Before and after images
[Start of section]

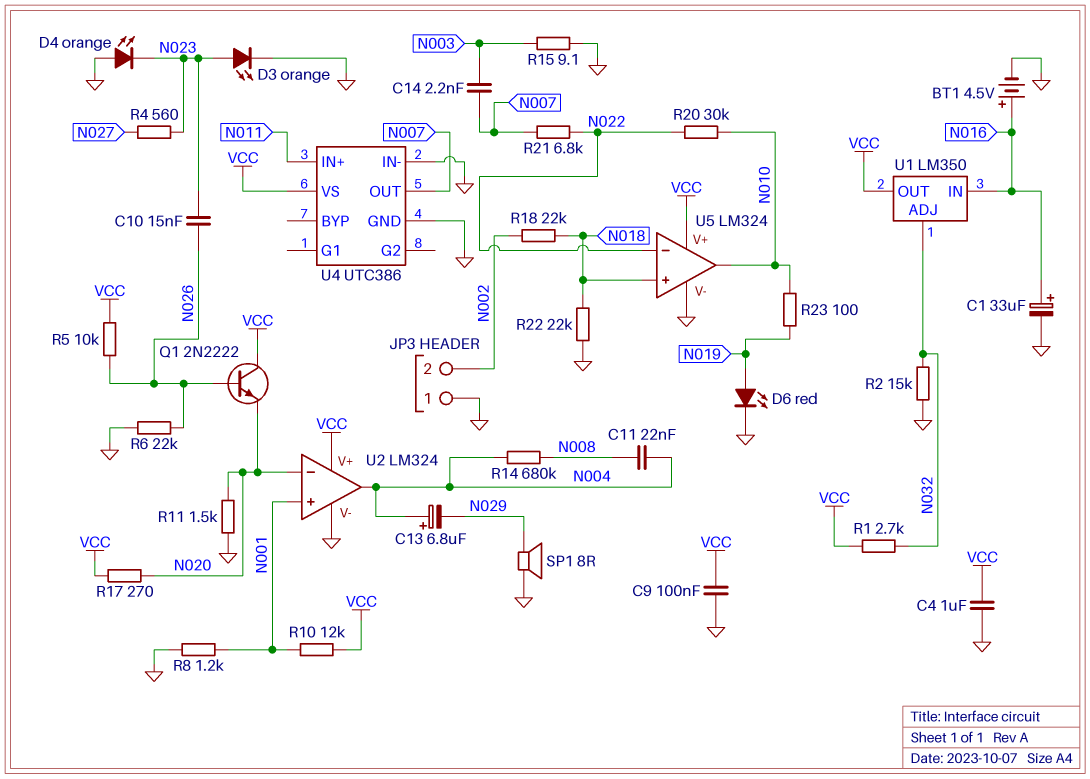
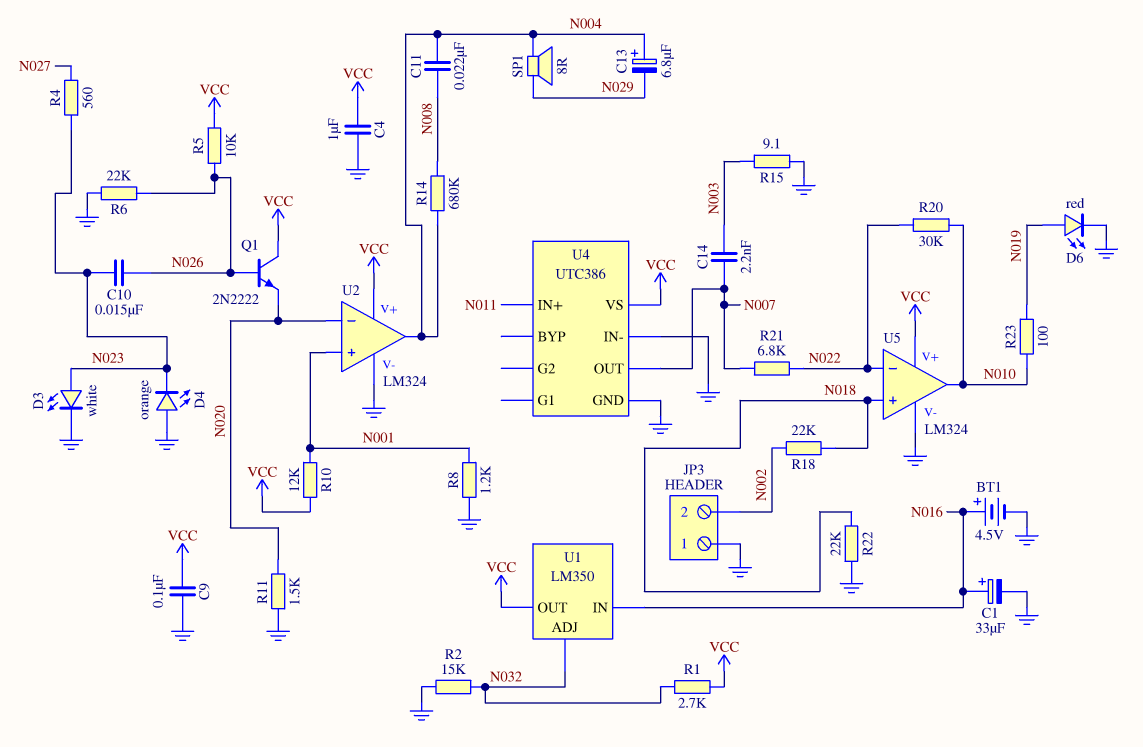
D3: LED orange (A N023, K GND) -> LED white (A N023, K GND)
R17: 270 (N020, VCC) -> none
SP1: speaker 8R (GND, N029) -> speaker 8R (N004, N029)

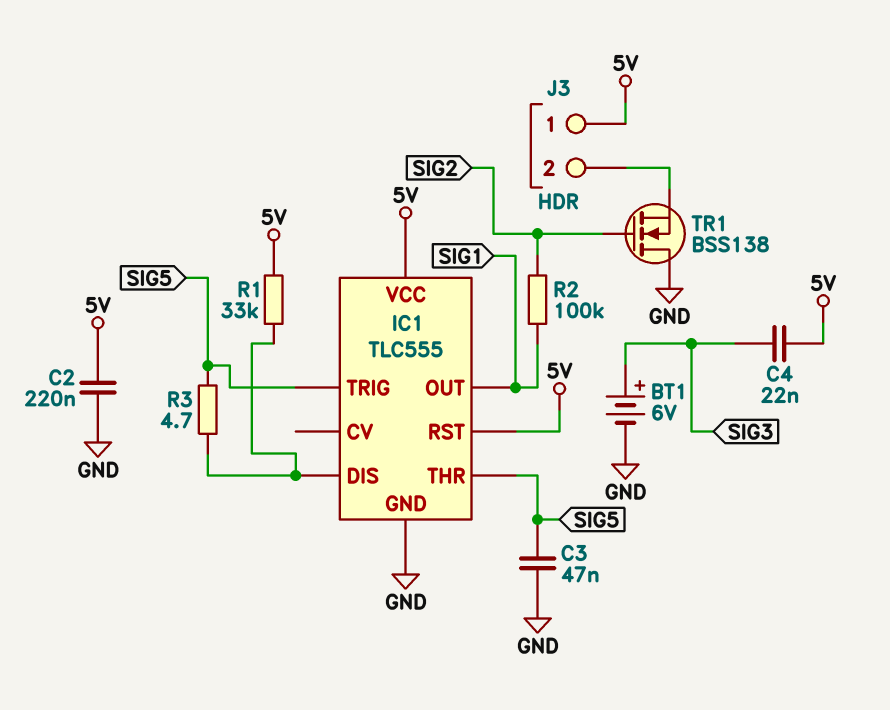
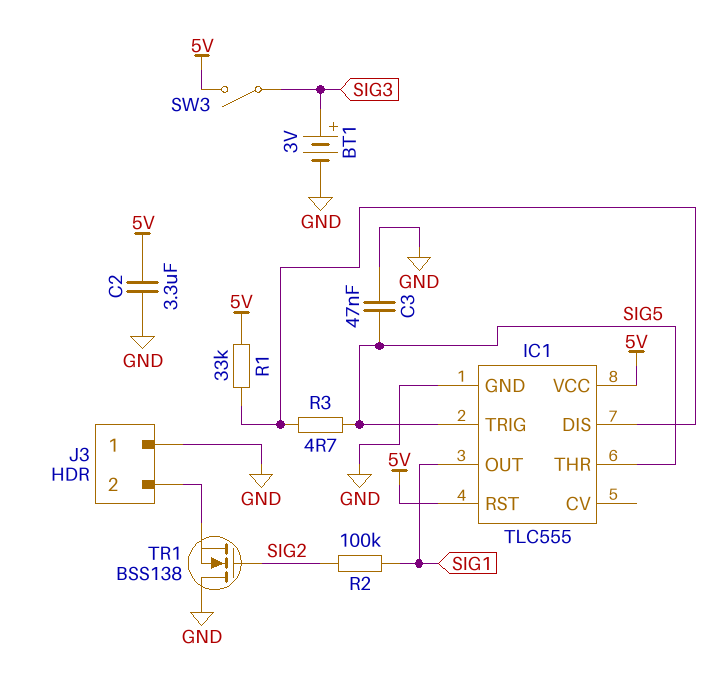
BT1: 6V (plus SIG3, minus GND) -> 3V (plus SIG3, minus GND)
C2: 220nF (5V, GND) -> 3.3uF (5V, GND)
C4: 22nF (5V, SIG3) -> none
J3 pin 1: 5V -> GND
SW3: none -> switch (5V, SIG3)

[End of section]

_Task prompt:_
Although the records contain pictures, only their text should be repeated, exactly as it appears.

_Answer to the problem:_
D3: LED orange (A N023, K GND) -> LED white (A N023, K GND)
R17: 270 (N020, VCC) -> none
SP1: speaker 8R (GND, N029) -> speaker 8R (N004, N029)

BT1: 6V (plus SIG3, minus GND) -> 3V (plus SIG3, minus GND)
C2: 220nF (5V, GND) -> 3.3uF (5V, GND)
C4: 22nF (5V, SIG3) -> none
J3 pin 1: 5V -> GND
SW3: none -> switch (5V, SIG3)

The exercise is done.